**Your goal:**
From the data below, return the exact lines starting at the line containing "orange brick L2:L3" and ending at the line containing "green slope H3:I4", both included, and nothing else.

Start of Extracted records

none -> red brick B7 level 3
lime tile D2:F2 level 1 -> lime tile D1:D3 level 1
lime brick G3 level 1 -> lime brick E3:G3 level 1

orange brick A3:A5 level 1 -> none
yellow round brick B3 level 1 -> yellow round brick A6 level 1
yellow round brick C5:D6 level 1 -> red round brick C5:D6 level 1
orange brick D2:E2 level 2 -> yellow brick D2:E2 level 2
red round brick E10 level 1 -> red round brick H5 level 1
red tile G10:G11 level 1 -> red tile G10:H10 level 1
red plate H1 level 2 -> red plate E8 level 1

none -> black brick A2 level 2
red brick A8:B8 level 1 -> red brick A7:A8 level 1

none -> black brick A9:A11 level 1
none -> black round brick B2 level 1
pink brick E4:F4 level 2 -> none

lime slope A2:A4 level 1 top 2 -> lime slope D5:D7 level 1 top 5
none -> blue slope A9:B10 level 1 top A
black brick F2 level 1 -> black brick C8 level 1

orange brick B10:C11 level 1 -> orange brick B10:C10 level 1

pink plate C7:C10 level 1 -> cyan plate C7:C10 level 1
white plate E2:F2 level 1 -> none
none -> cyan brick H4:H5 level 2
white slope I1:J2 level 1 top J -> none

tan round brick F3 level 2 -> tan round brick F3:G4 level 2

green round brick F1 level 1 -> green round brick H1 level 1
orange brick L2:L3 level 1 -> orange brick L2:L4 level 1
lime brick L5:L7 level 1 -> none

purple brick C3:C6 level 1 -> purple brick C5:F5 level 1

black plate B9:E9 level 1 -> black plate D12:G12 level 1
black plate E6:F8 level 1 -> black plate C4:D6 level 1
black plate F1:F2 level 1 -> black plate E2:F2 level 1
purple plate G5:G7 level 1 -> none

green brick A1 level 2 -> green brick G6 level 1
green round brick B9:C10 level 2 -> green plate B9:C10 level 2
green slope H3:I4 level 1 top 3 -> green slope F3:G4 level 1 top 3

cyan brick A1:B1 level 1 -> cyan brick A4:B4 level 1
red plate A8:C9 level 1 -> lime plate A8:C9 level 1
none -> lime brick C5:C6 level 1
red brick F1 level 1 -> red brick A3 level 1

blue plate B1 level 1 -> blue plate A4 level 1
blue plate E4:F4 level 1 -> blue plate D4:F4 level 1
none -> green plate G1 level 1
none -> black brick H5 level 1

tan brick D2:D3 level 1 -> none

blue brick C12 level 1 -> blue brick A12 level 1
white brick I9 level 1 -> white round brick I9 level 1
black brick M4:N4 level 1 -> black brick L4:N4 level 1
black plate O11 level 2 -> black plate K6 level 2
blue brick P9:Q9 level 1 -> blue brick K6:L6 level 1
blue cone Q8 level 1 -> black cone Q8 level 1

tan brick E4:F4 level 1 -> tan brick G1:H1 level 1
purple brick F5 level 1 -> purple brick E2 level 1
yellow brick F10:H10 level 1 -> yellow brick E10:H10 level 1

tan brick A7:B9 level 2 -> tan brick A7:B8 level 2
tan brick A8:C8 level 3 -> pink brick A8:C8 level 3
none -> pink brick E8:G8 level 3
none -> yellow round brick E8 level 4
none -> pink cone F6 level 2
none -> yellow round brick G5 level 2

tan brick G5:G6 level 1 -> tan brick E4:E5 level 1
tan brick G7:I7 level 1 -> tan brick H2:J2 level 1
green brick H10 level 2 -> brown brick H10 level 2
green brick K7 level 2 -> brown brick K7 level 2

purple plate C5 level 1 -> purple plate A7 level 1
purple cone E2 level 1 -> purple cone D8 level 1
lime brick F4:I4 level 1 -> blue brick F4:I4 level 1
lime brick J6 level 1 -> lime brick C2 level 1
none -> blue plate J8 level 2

End of Extracted records

**Written response:**
orange brick L2:L3 level 1 -> orange brick L2:L4 level 1
lime brick L5:L7 level 1 -> none

purple brick C3:C6 level 1 -> purple brick C5:F5 level 1

black plate B9:E9 level 1 -> black plate D12:G12 level 1
black plate E6:F8 level 1 -> black plate C4:D6 level 1
black plate F1:F2 level 1 -> black plate E2:F2 level 1
purple plate G5:G7 level 1 -> none

green brick A1 level 2 -> green brick G6 level 1
green round brick B9:C10 level 2 -> green plate B9:C10 level 2
green slope H3:I4 level 1 top 3 -> green slope F3:G4 level 1 top 3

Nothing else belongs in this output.